### Given request:
Count the lines in the items below that contain the string "kern", with case counting, and give only that number.

### Data for this task:

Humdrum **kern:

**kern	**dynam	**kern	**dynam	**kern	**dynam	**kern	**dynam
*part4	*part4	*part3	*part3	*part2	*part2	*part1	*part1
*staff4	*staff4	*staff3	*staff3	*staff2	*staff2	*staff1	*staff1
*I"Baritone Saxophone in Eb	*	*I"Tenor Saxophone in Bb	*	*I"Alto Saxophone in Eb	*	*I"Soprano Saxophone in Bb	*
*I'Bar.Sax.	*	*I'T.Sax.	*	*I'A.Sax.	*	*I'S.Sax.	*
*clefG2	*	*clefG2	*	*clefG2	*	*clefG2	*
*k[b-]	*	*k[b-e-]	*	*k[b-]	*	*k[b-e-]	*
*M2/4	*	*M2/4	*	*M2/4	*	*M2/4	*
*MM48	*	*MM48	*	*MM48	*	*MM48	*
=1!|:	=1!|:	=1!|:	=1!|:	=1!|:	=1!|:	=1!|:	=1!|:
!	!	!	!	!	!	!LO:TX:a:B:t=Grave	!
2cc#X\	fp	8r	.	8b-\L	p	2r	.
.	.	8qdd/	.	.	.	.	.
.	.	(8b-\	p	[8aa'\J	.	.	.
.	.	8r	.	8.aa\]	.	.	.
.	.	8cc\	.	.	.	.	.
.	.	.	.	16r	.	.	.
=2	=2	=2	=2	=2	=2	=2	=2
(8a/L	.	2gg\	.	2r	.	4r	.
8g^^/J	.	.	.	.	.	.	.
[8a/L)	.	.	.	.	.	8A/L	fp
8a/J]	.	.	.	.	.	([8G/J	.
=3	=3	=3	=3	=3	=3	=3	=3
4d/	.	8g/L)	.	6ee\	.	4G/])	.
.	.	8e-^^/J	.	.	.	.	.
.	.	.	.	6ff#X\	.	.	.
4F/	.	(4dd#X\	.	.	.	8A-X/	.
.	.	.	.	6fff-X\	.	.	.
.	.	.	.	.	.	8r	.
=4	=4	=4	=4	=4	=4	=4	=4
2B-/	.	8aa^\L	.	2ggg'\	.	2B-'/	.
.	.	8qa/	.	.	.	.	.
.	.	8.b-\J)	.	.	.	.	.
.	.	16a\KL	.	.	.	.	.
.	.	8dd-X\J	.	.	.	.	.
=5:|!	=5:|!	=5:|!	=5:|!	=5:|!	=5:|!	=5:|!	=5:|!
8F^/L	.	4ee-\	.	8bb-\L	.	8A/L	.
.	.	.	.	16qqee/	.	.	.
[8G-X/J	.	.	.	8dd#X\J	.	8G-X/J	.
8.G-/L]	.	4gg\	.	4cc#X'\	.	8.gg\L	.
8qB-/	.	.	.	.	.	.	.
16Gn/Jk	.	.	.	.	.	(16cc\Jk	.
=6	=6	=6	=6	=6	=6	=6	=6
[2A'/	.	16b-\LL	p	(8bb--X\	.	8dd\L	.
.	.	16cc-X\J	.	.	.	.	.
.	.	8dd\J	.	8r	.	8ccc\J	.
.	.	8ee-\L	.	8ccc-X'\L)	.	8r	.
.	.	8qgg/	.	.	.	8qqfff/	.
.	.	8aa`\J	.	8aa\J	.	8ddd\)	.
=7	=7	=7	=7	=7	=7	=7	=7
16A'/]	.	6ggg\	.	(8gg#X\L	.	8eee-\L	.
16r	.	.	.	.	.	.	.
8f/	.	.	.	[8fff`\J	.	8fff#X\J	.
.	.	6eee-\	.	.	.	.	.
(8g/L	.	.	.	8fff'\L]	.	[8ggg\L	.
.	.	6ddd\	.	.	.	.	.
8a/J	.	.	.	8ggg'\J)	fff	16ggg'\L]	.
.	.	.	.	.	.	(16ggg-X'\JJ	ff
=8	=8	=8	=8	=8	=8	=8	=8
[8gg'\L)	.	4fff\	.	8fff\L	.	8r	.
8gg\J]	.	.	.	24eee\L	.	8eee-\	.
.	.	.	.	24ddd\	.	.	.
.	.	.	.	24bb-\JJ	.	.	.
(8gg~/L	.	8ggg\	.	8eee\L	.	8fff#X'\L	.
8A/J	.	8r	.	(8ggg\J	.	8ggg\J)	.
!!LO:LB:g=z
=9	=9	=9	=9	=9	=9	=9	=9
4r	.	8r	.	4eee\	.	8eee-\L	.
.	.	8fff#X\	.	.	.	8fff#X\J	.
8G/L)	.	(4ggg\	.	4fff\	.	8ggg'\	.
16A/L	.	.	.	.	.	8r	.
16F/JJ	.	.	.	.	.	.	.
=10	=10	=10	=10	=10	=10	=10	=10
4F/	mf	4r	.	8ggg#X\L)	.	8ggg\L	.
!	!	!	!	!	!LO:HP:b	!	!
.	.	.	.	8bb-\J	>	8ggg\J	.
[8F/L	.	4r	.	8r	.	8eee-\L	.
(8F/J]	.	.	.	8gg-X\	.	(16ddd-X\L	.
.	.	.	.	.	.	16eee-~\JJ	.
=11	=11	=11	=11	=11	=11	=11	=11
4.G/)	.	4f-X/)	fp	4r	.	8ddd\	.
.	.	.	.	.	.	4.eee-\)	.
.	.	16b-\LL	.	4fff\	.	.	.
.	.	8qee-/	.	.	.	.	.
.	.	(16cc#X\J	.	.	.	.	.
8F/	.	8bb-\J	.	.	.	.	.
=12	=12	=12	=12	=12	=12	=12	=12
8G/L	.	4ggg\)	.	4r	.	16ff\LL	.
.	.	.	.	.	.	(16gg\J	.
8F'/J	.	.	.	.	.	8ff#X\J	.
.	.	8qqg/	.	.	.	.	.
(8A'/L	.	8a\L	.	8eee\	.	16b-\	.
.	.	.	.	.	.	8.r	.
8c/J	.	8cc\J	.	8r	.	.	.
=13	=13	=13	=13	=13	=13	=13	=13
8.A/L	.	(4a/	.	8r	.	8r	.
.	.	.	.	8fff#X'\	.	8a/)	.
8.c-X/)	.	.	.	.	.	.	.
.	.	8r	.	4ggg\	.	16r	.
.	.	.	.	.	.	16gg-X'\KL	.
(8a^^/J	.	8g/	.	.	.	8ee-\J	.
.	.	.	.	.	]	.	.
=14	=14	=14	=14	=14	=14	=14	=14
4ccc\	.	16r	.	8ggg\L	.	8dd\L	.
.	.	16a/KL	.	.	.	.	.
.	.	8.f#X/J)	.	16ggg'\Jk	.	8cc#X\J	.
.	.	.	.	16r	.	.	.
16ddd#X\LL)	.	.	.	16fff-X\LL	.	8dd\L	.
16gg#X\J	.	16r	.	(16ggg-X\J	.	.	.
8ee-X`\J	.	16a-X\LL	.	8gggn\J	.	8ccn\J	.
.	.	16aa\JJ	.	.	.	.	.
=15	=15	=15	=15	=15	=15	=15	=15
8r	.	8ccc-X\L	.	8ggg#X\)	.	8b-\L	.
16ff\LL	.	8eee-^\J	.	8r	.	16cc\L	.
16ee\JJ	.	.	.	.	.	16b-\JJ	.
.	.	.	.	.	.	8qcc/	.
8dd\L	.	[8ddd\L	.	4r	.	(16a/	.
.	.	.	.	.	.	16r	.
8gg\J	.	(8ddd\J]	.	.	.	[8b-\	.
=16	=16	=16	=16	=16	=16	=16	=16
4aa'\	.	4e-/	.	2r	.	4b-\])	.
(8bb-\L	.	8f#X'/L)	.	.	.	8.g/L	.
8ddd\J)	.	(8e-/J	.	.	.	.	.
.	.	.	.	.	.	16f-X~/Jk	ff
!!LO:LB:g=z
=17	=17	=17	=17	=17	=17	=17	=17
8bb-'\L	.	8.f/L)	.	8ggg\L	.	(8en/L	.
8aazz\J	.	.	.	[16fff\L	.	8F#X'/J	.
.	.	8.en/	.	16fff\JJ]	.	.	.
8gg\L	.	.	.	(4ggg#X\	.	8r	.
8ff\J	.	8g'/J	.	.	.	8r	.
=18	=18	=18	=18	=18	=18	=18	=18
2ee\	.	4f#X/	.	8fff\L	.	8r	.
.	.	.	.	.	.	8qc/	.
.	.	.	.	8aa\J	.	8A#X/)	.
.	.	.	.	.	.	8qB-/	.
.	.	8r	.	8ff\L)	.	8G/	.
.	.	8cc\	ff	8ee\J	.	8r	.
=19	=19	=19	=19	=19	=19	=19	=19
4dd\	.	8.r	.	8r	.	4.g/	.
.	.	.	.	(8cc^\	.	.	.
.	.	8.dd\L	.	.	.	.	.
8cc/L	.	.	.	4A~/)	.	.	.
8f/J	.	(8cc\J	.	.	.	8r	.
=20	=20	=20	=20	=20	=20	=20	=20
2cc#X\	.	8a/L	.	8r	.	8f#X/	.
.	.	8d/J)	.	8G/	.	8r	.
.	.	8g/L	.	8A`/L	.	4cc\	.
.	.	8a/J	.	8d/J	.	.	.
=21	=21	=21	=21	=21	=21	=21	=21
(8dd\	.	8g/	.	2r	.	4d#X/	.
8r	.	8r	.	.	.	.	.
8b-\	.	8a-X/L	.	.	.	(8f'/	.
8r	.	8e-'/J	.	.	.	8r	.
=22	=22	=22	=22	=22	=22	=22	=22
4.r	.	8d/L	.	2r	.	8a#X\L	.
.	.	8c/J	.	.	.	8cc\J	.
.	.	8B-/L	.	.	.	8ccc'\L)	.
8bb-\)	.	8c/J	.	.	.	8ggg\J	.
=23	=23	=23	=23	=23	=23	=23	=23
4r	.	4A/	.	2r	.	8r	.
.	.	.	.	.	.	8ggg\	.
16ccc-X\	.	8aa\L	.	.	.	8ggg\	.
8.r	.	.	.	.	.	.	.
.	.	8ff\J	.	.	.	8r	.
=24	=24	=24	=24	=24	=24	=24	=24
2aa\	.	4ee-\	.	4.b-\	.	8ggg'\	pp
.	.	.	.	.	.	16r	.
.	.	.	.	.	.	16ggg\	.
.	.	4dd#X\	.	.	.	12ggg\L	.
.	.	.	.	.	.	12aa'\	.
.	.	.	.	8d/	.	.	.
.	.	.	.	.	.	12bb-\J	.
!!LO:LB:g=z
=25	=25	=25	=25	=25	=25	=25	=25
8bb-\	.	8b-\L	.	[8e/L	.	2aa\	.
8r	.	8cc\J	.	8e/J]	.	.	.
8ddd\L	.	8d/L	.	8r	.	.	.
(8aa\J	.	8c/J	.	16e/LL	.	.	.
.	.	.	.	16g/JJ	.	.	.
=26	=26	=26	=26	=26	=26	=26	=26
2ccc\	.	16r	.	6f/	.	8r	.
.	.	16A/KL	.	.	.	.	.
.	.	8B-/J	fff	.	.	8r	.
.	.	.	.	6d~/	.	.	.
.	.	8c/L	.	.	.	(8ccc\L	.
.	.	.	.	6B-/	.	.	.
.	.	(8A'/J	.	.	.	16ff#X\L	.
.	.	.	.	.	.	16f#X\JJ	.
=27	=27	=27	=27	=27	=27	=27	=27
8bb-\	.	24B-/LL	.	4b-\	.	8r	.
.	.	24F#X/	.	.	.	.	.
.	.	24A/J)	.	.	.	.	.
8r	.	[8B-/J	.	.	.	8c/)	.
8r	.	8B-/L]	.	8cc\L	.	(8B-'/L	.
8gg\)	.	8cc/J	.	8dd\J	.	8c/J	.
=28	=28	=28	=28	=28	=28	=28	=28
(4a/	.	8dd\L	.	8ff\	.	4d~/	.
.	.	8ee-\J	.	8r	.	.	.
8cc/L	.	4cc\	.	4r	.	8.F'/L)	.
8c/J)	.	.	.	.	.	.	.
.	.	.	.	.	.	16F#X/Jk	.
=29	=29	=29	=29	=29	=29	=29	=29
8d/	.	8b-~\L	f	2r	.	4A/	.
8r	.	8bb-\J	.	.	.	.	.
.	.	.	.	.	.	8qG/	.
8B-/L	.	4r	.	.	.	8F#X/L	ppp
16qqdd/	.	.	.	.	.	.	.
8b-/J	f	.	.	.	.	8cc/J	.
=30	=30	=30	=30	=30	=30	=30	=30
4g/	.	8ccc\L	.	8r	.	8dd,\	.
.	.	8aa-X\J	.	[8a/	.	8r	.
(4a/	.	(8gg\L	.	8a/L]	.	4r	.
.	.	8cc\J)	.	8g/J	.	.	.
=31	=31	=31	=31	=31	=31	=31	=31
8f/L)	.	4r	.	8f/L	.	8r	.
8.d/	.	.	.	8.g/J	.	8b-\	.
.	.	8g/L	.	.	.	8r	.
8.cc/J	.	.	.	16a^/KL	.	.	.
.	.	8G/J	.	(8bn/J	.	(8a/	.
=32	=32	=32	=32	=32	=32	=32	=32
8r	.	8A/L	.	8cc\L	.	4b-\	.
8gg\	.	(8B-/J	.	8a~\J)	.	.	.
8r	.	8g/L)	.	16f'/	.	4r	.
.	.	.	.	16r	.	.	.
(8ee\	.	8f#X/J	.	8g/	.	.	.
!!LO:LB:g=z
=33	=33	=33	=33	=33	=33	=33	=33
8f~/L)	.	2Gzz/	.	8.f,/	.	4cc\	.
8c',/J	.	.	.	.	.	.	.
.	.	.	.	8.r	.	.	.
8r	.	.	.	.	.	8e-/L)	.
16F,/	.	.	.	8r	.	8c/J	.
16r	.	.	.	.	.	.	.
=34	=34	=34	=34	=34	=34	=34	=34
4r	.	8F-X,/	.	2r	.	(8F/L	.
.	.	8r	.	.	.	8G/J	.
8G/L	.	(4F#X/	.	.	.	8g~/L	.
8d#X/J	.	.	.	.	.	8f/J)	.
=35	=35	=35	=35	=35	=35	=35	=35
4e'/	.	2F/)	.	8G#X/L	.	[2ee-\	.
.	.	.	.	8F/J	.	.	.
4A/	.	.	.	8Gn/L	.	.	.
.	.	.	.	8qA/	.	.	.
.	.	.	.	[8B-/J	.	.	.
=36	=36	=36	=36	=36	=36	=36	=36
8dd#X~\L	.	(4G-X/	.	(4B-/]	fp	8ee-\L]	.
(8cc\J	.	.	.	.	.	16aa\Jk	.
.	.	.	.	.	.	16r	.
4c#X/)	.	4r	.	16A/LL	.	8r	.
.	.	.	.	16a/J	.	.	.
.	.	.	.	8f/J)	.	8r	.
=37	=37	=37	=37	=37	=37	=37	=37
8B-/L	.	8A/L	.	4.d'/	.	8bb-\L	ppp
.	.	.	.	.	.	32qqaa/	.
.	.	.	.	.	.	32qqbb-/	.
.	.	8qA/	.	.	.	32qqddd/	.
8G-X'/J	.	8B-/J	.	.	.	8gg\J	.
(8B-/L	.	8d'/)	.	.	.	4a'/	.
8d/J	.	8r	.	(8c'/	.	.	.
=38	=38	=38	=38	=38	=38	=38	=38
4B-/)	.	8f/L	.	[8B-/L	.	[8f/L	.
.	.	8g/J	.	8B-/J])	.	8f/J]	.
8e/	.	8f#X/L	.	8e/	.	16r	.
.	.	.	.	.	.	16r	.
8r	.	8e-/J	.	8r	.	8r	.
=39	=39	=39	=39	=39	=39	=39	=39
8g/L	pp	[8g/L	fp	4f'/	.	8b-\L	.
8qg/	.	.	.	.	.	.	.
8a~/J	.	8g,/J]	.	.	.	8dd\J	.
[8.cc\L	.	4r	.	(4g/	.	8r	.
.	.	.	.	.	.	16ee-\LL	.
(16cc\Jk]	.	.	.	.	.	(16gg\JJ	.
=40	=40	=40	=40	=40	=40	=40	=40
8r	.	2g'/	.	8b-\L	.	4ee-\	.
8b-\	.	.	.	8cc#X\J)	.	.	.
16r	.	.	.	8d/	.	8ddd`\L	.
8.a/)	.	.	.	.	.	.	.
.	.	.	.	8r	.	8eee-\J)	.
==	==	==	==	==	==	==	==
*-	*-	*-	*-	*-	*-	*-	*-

### Reply:
2